• Instructions to follow: Your answer must be the lines from the first record through the line that contains "pink_pusezix | <678", copied exactly and without any pictures.

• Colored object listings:
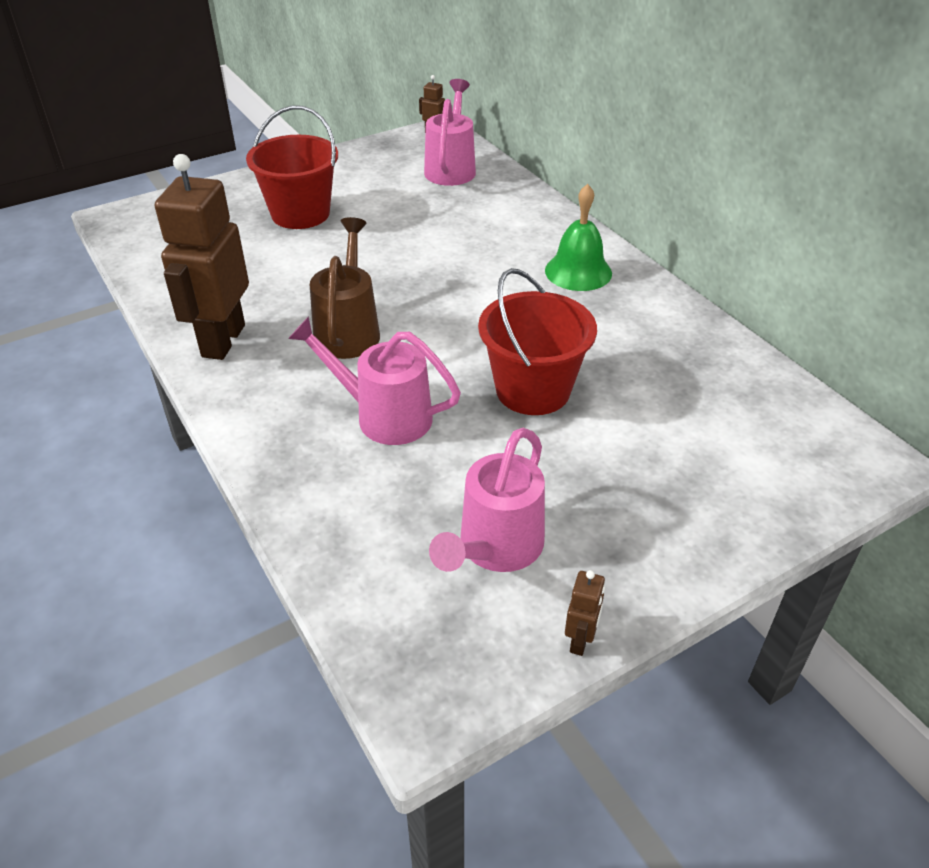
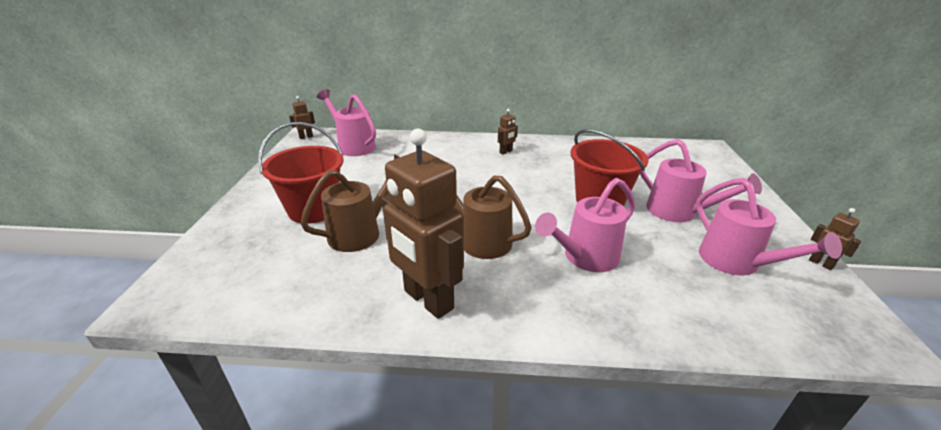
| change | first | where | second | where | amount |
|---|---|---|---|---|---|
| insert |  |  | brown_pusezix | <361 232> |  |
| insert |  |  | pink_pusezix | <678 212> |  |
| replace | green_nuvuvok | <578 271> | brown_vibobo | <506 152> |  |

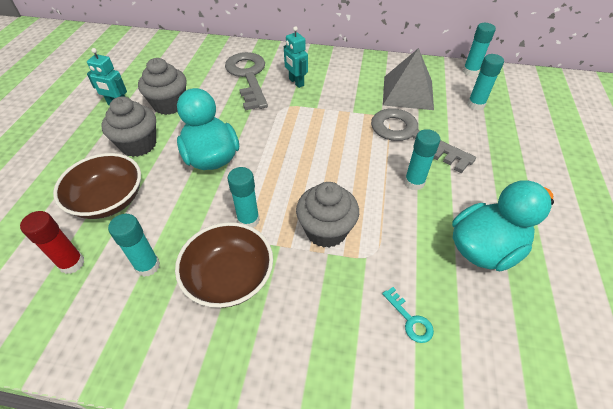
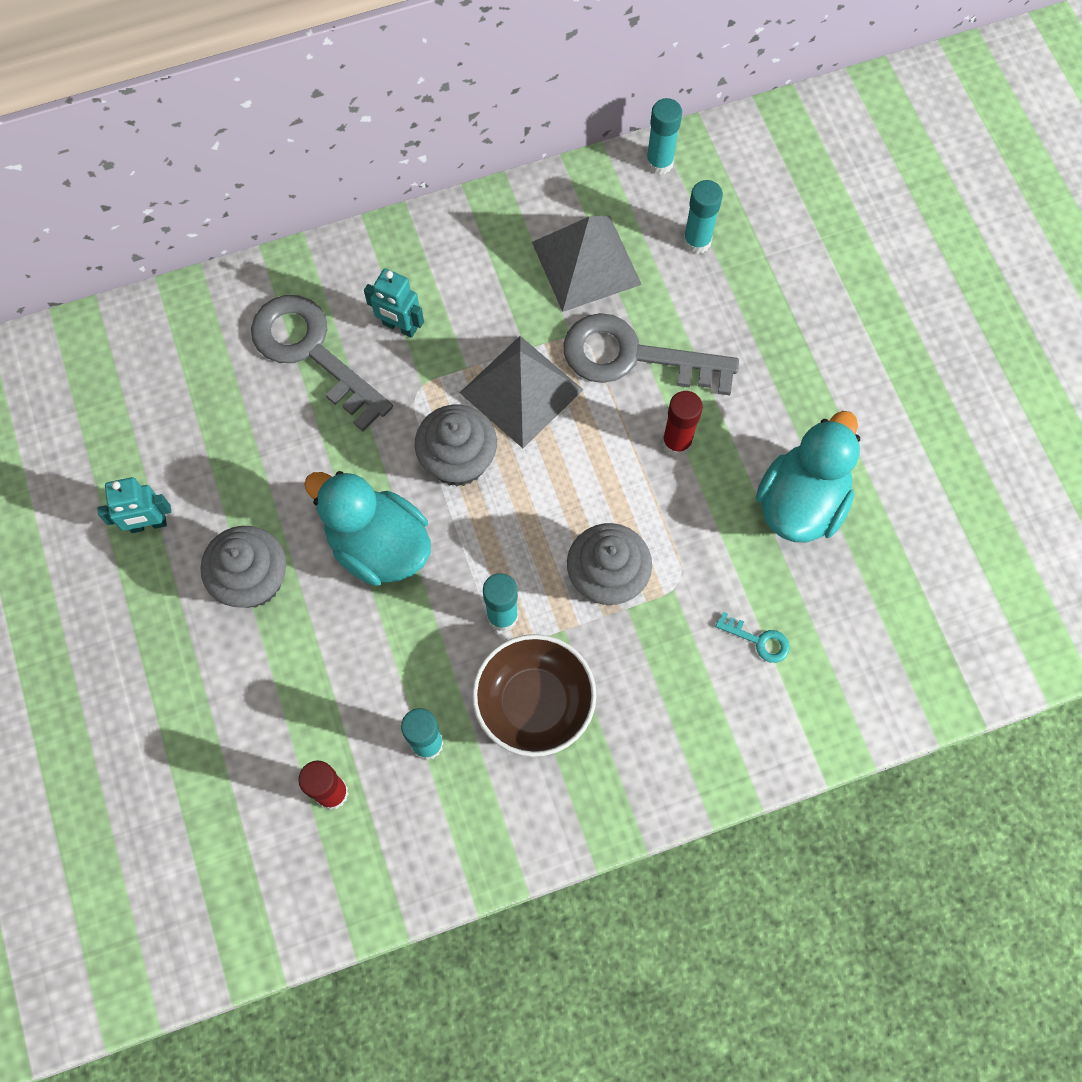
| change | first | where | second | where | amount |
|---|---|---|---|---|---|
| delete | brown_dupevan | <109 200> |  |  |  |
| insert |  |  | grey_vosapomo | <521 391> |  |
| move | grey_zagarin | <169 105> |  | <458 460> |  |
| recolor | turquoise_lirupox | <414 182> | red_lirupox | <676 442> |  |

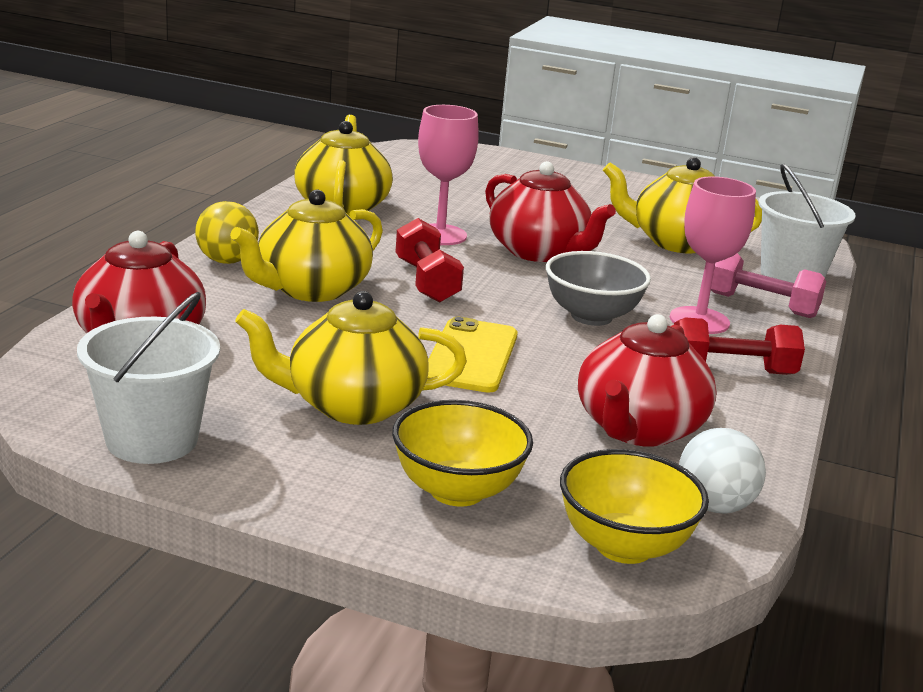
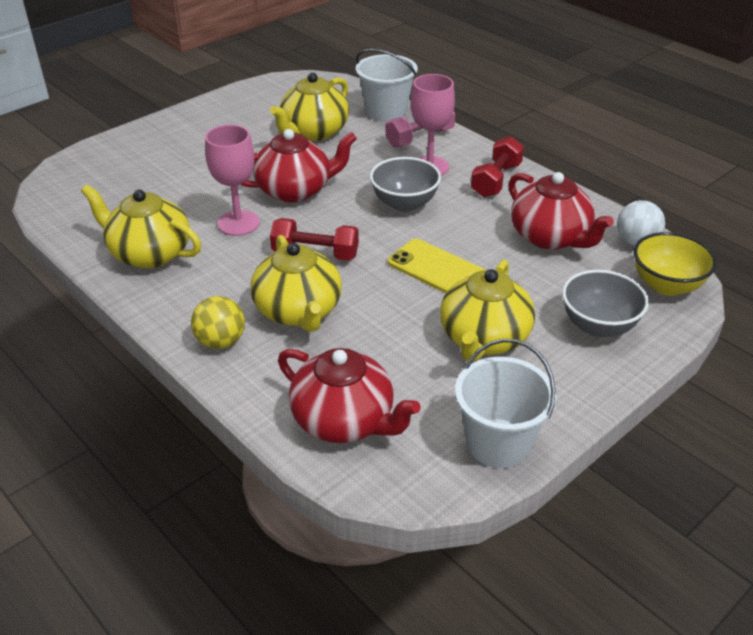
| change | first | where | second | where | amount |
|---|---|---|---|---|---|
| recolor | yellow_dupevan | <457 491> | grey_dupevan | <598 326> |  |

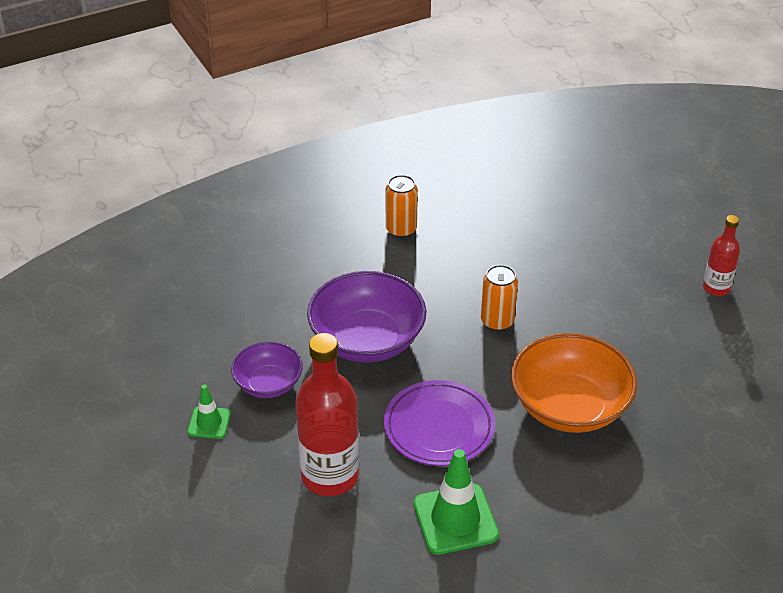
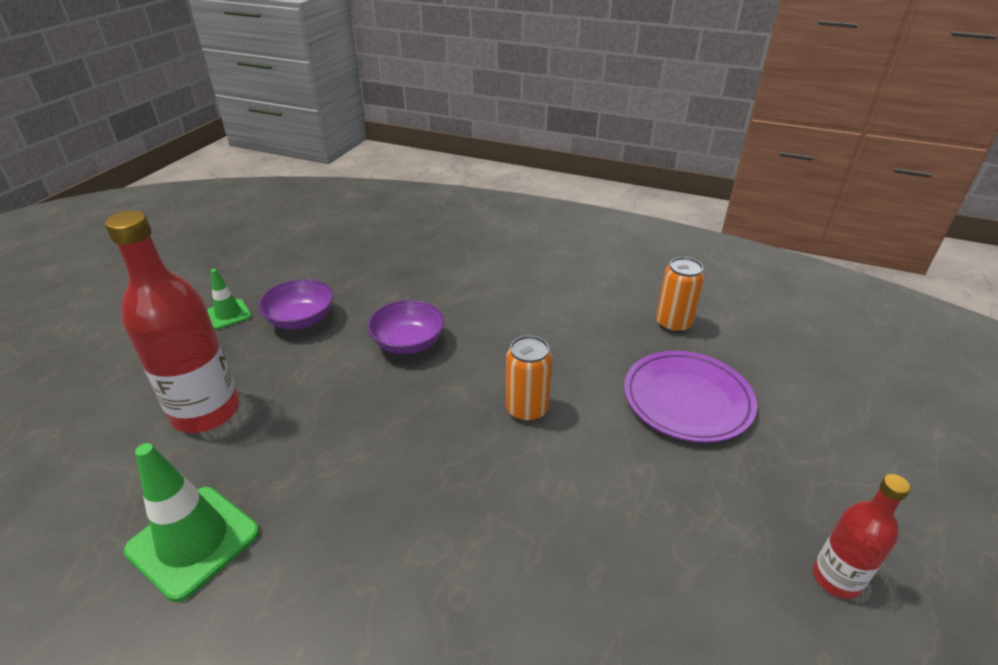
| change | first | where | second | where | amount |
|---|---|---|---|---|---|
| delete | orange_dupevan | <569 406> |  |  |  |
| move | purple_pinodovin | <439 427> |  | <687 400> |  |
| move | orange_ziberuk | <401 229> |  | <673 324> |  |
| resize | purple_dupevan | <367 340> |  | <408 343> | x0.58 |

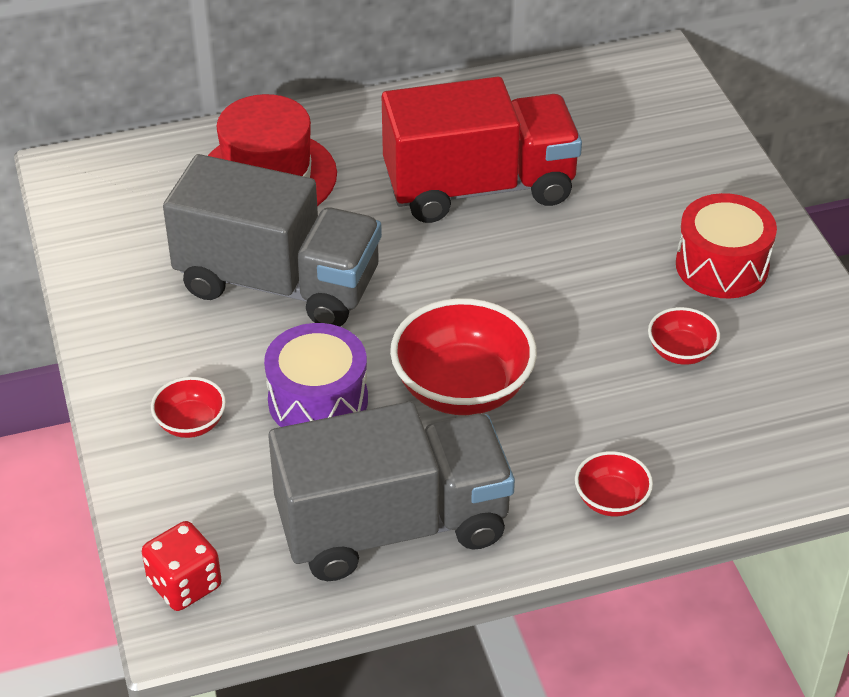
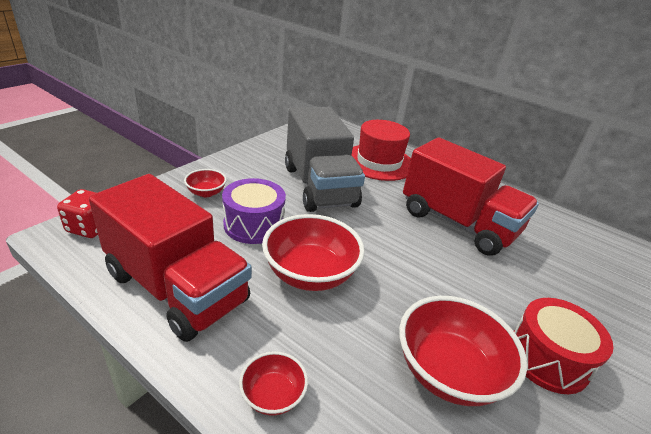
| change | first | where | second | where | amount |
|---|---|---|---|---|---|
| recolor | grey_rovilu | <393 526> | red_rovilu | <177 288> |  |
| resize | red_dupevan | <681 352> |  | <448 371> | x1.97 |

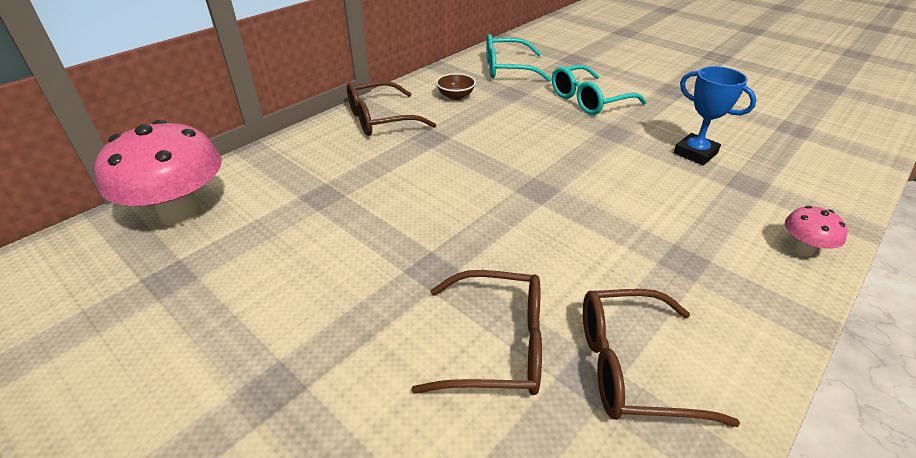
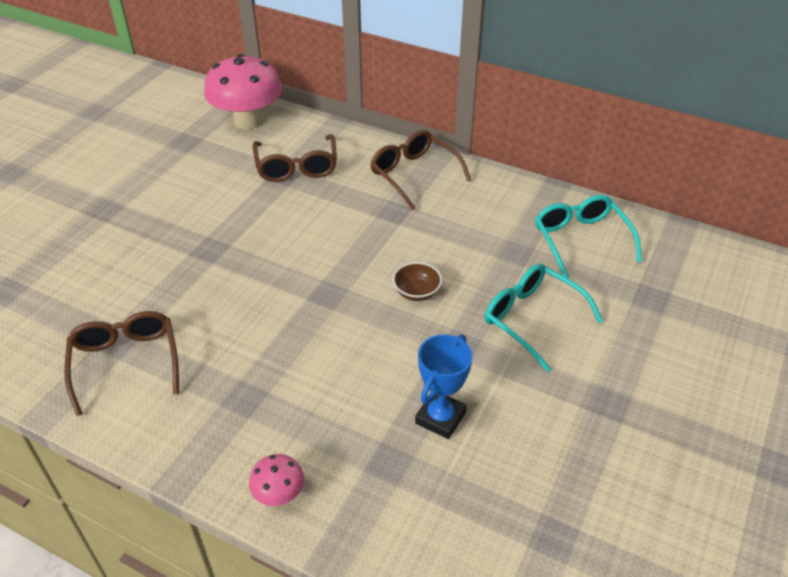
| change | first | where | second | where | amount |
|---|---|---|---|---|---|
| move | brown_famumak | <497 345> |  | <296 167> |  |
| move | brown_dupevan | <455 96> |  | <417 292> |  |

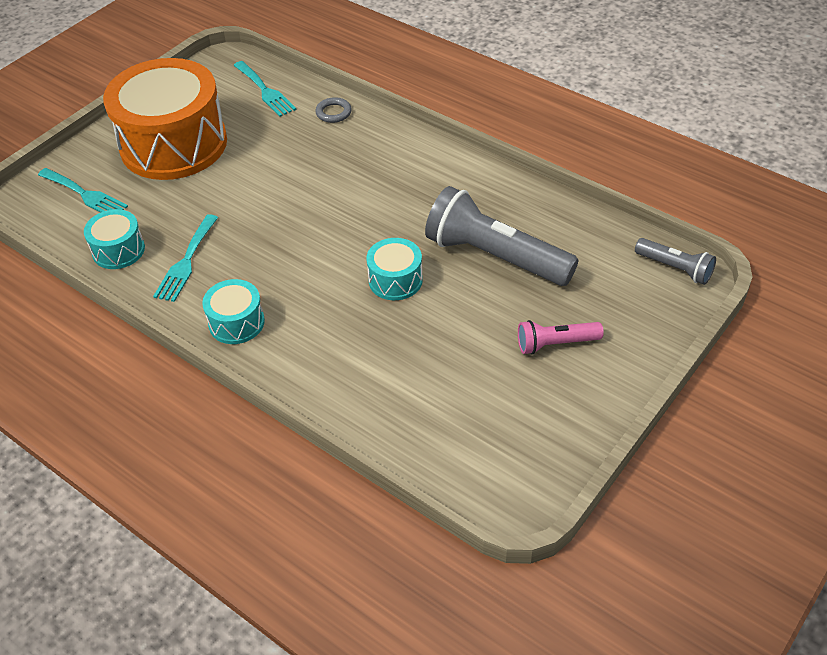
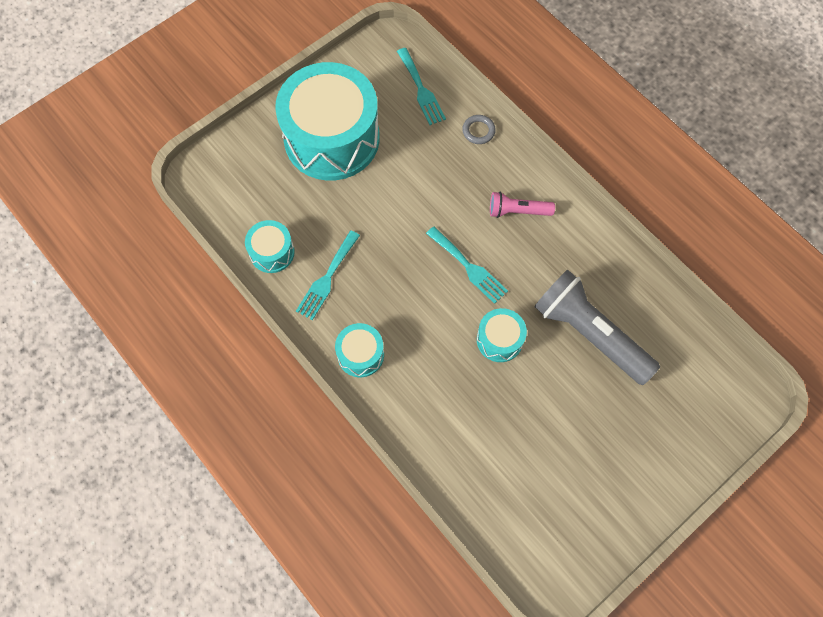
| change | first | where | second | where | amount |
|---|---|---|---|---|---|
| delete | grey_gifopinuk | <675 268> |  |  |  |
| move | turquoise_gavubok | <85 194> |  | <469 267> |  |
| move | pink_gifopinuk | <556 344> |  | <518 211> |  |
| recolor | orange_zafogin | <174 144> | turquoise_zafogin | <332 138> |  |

• Answer section:
| change | first | where | second | where | amount |
|---|---|---|---|---|---|
| insert |  |  | brown_pusezix | <361 232> |  |
| insert |  |  | pink_pusezix | <678 212> |  |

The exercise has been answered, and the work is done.